Collected data:
= = = = =

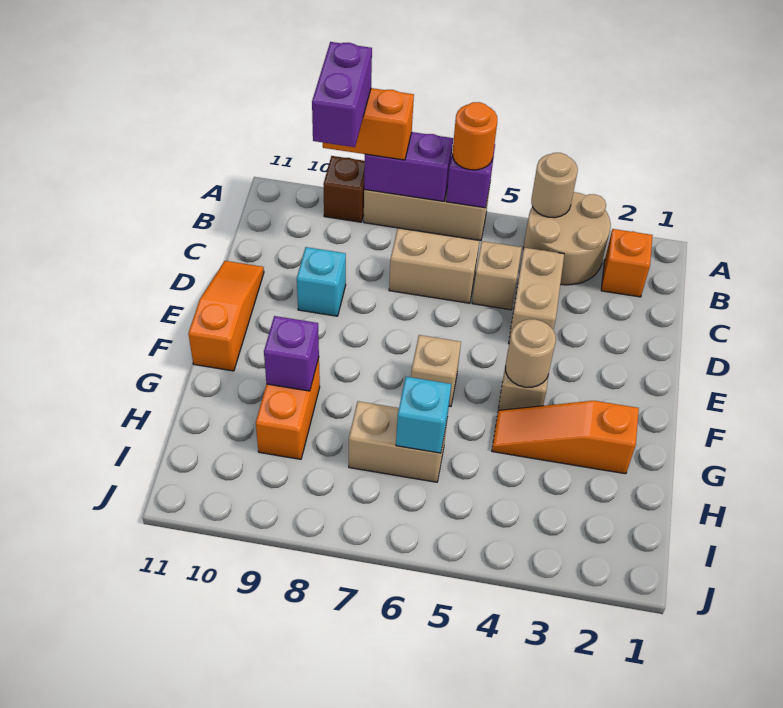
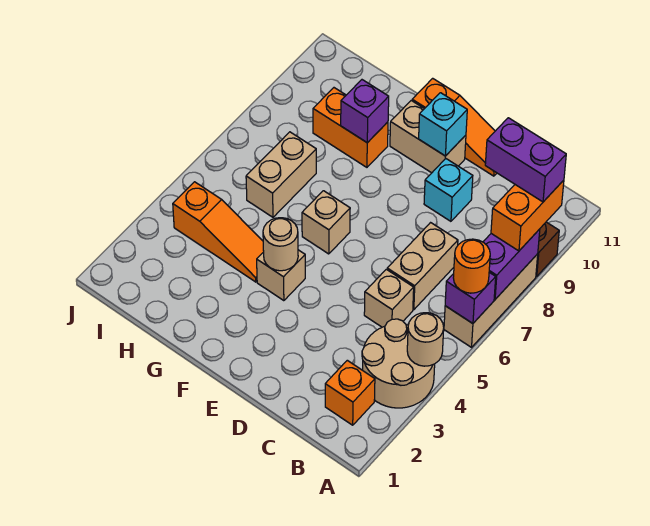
tan brick C4:D4 level 1 -> tan brick E10:F10 level 1
orange slope G2:G4 level 1 top 2 -> orange slope G4:I4 level 1 top I
cyan brick H6 level 2 -> cyan brick E10 level 2

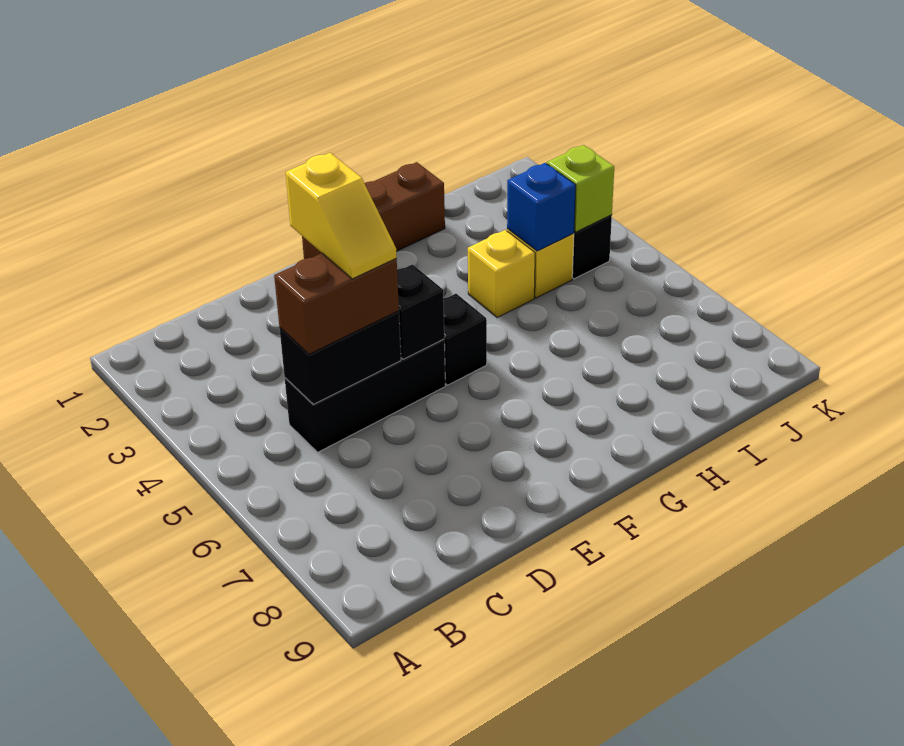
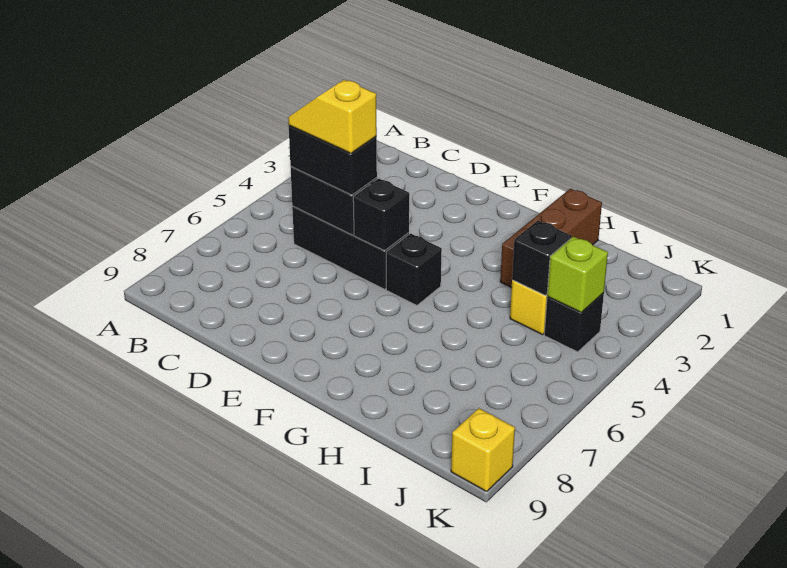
brown brick C5:D5 level 3 -> black brick C5:D5 level 3
yellow slope D4:D5 level 4 top 4 -> yellow slope C5:D5 level 4 top D
brown brick F1:H1 level 1 -> brown brick H1:H3 level 1
yellow brick H4 level 1 -> yellow brick K9 level 1
blue brick I4 level 2 -> black brick I4 level 2

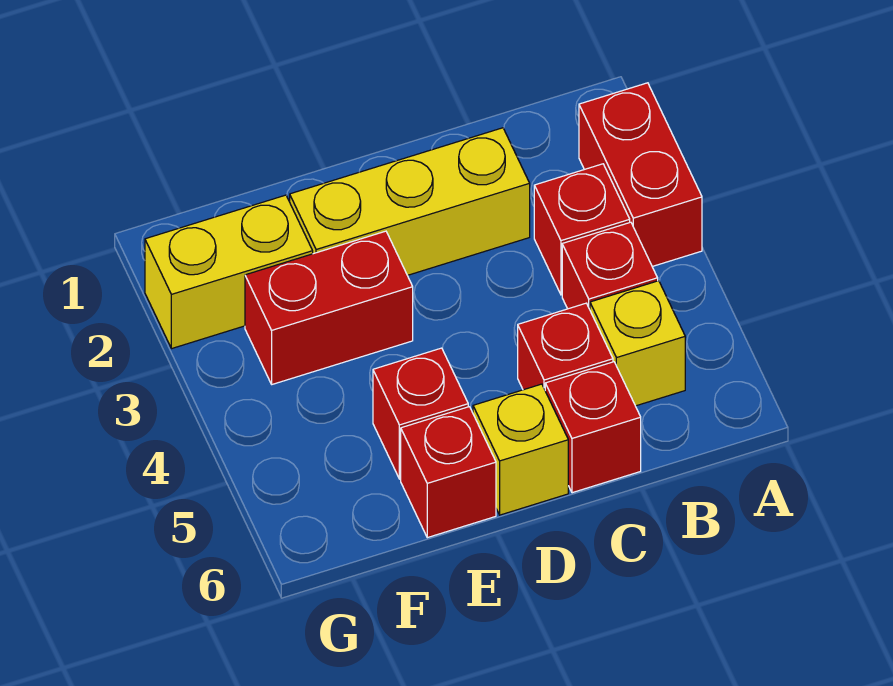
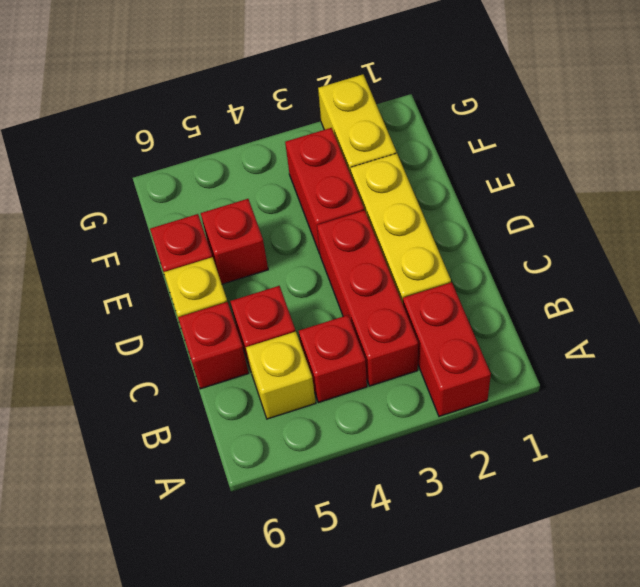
red brick A2:A3 level 1 -> red brick A2:B2 level 1
red brick B3 level 1 -> red brick B3:D3 level 1

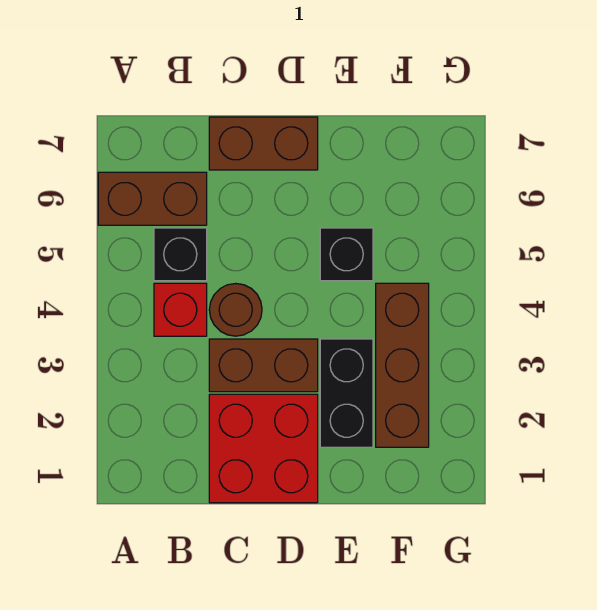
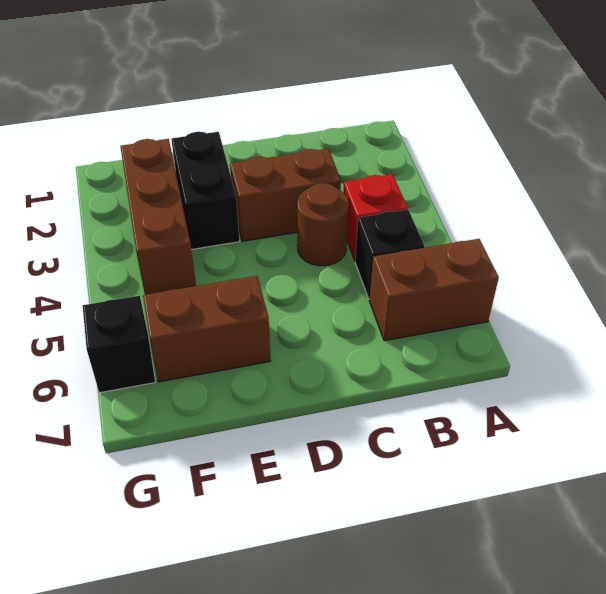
red brick C1:D2 level 1 -> none
brown brick C7:D7 level 1 -> brown brick E6:F6 level 1
black brick E5 level 1 -> black brick G6 level 1

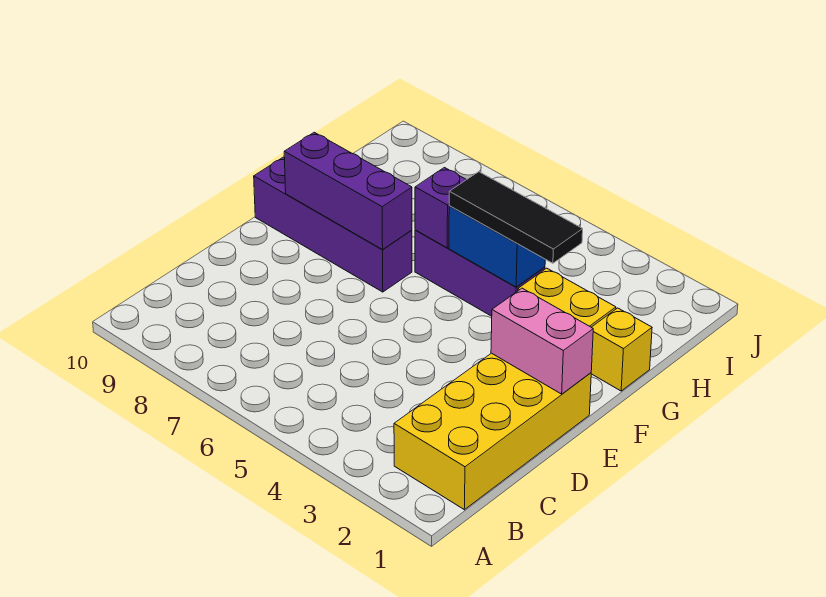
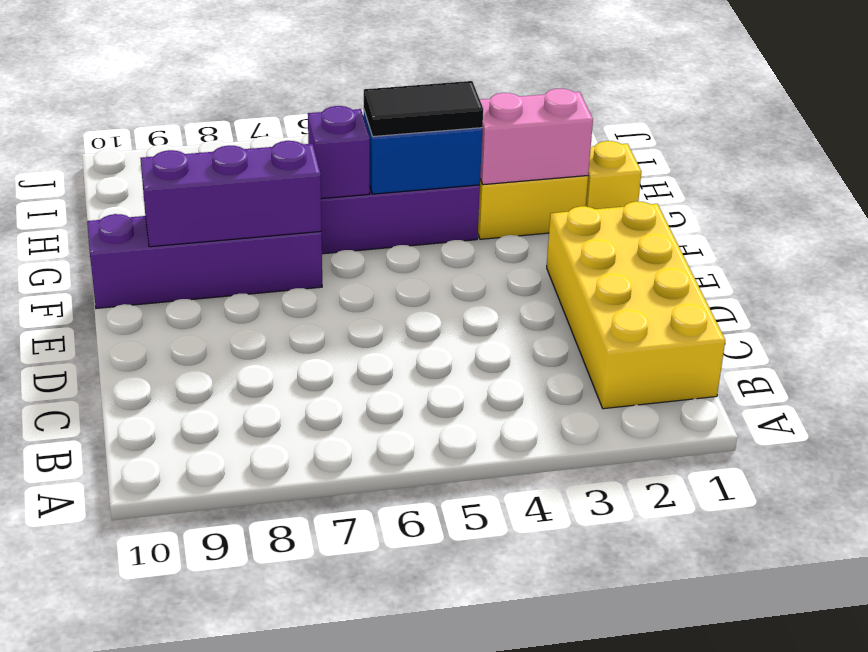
pink brick E1:E2 level 2 -> pink brick G2:G3 level 2
black tile G3:G5 level 3 -> black tile G4:G5 level 3

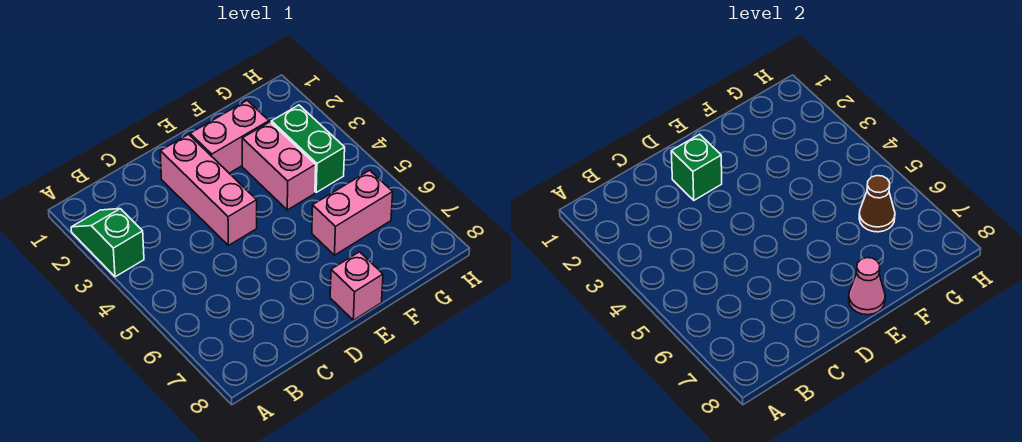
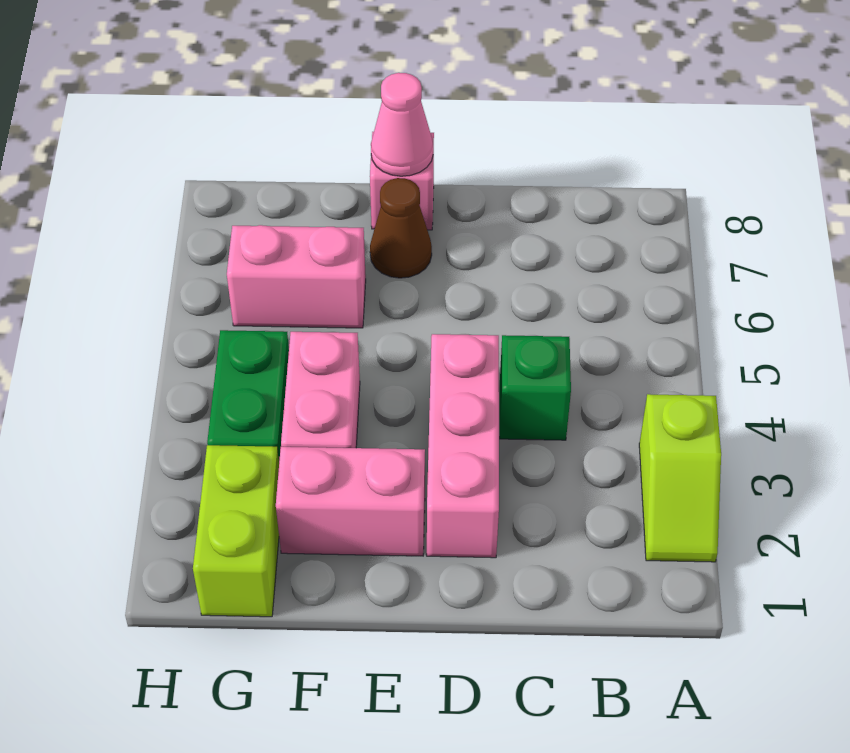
green slope A2:A3 level 1 top 3 -> lime slope A2:A3 level 1 top 3
green brick D2 level 2 -> green brick C4 level 1
none -> lime brick G1:G2 level 1
brown cone G6 level 2 -> brown cone E7 level 1

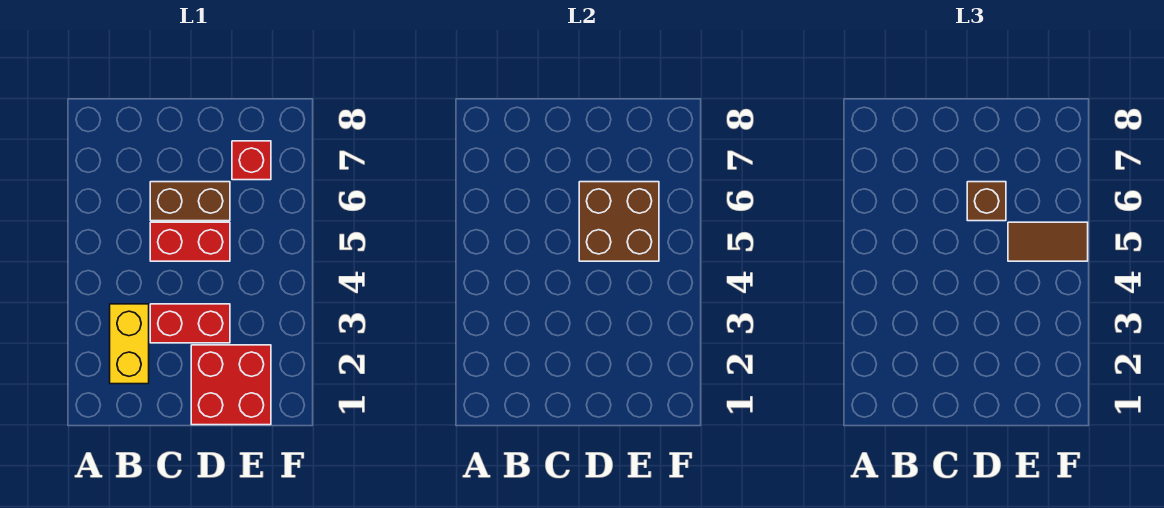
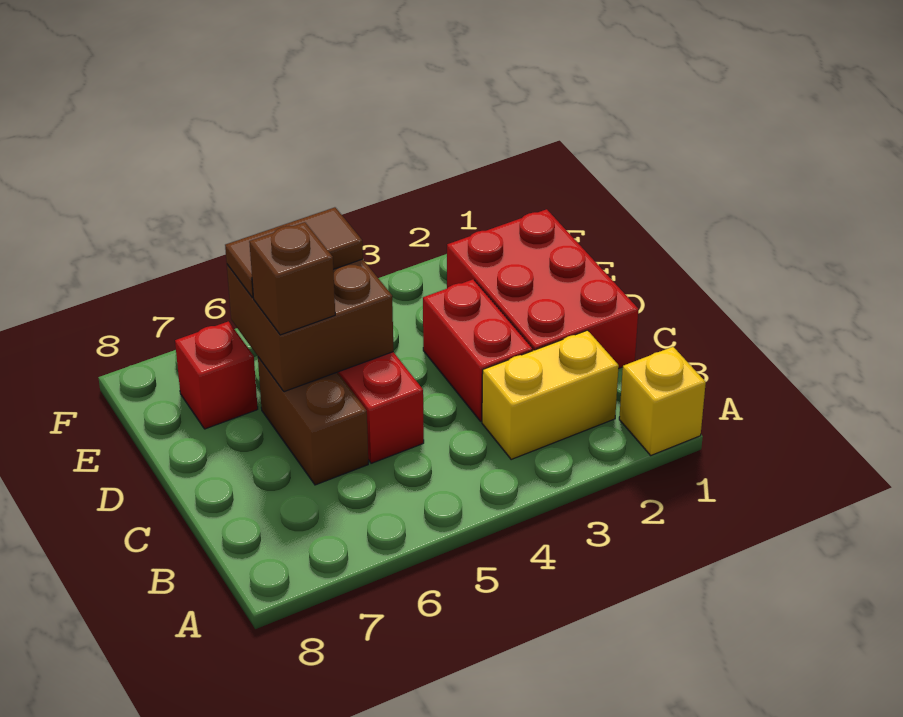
none -> yellow brick A1 level 1
red brick D1:E2 level 1 -> red brick C1:E2 level 1
brown tile E5:F5 level 3 -> brown tile E5:E6 level 3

= = = = =

▶ _WORK TASK_:
What is needed is an exact transcription of the lines from the one holding "cyan brick H6" to the end of the data, with every picture left out.

▶ _RESULT OF THE EXERCISE_:
cyan brick H6 level 2 -> cyan brick E10 level 2

brown brick C5:D5 level 3 -> black brick C5:D5 level 3
yellow slope D4:D5 level 4 top 4 -> yellow slope C5:D5 level 4 top D
brown brick F1:H1 level 1 -> brown brick H1:H3 level 1
yellow brick H4 level 1 -> yellow brick K9 level 1
blue brick I4 level 2 -> black brick I4 level 2

red brick A2:A3 level 1 -> red brick A2:B2 level 1
red brick B3 level 1 -> red brick B3:D3 level 1

red brick C1:D2 level 1 -> none
brown brick C7:D7 level 1 -> brown brick E6:F6 level 1
black brick E5 level 1 -> black brick G6 level 1

pink brick E1:E2 level 2 -> pink brick G2:G3 level 2
black tile G3:G5 level 3 -> black tile G4:G5 level 3

green slope A2:A3 level 1 top 3 -> lime slope A2:A3 level 1 top 3
green brick D2 level 2 -> green brick C4 level 1
none -> lime brick G1:G2 level 1
brown cone G6 level 2 -> brown cone E7 level 1

none -> yellow brick A1 level 1
red brick D1:E2 level 1 -> red brick C1:E2 level 1
brown tile E5:F5 level 3 -> brown tile E5:E6 level 3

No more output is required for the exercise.